*What you should do*. Every picture should be left out, but the lines below must be repeated exactly.

*Data extract*.

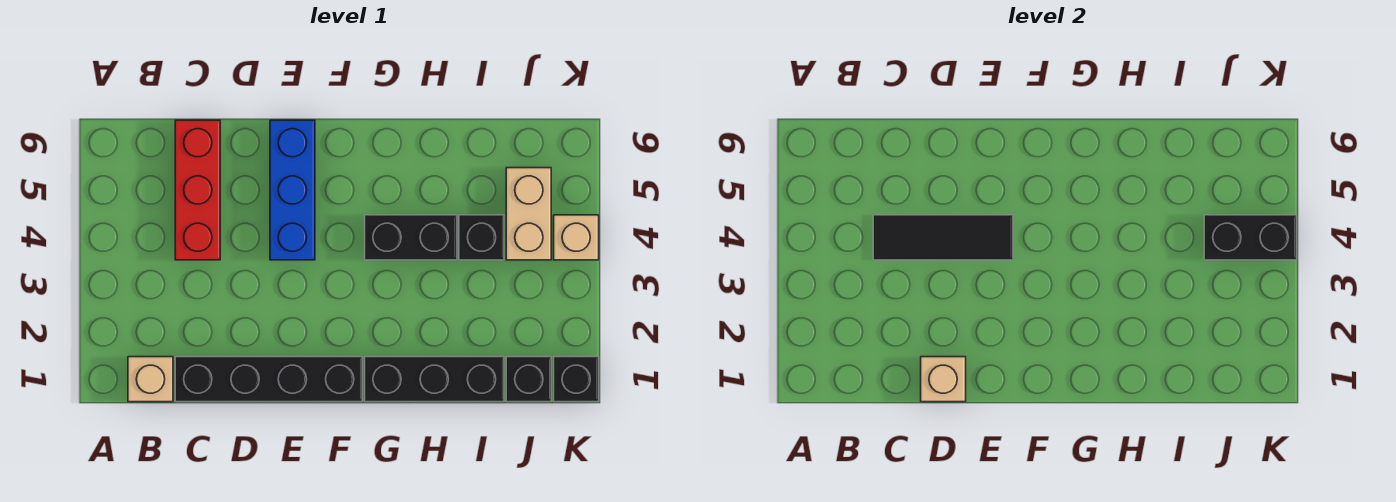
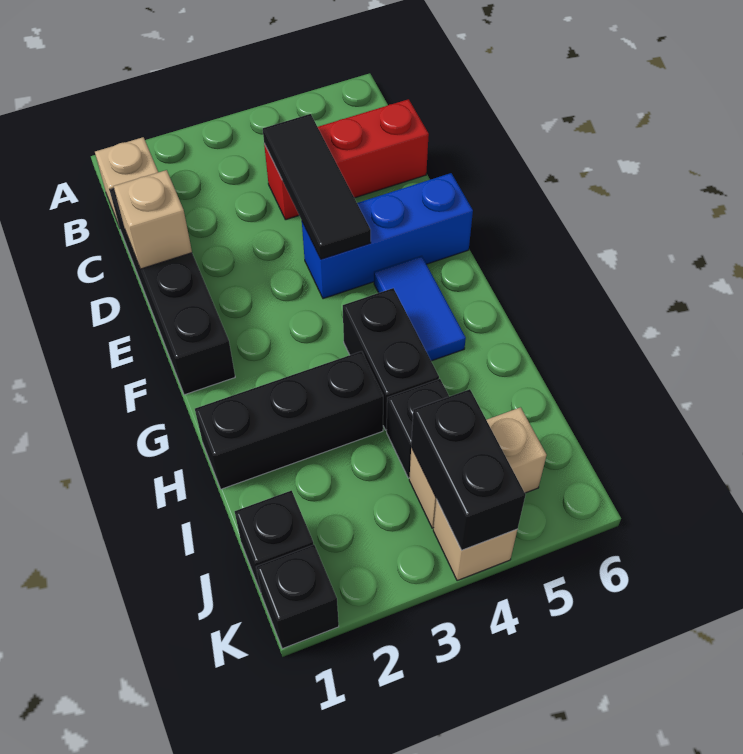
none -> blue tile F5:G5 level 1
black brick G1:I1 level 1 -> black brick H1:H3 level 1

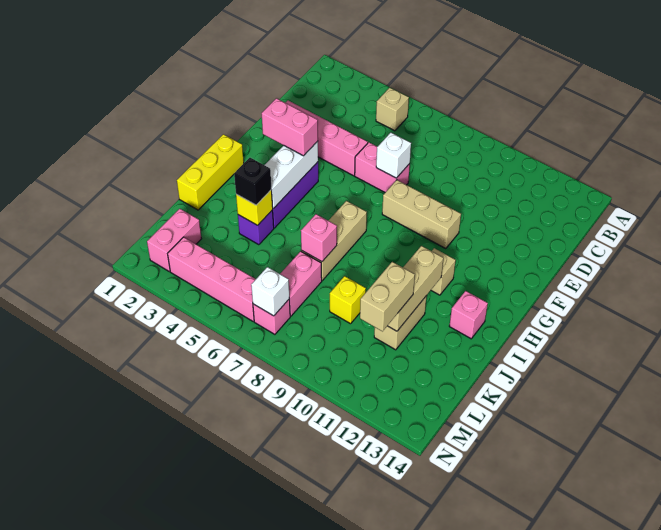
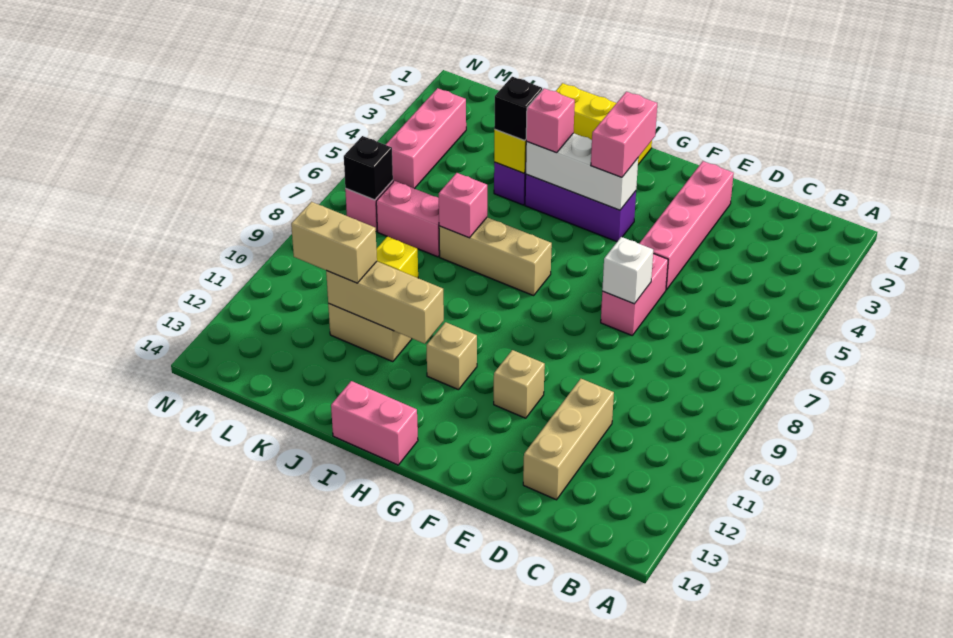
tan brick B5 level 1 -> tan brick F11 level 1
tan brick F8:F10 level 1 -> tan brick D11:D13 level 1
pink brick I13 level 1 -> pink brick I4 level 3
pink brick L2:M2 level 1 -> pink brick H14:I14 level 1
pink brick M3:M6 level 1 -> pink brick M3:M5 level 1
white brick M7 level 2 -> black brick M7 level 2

*Completed task*.
none -> blue tile F5:G5 level 1
black brick G1:I1 level 1 -> black brick H1:H3 level 1

tan brick B5 level 1 -> tan brick F11 level 1
tan brick F8:F10 level 1 -> tan brick D11:D13 level 1
pink brick I13 level 1 -> pink brick I4 level 3
pink brick L2:M2 level 1 -> pink brick H14:I14 level 1
pink brick M3:M6 level 1 -> pink brick M3:M5 level 1
white brick M7 level 2 -> black brick M7 level 2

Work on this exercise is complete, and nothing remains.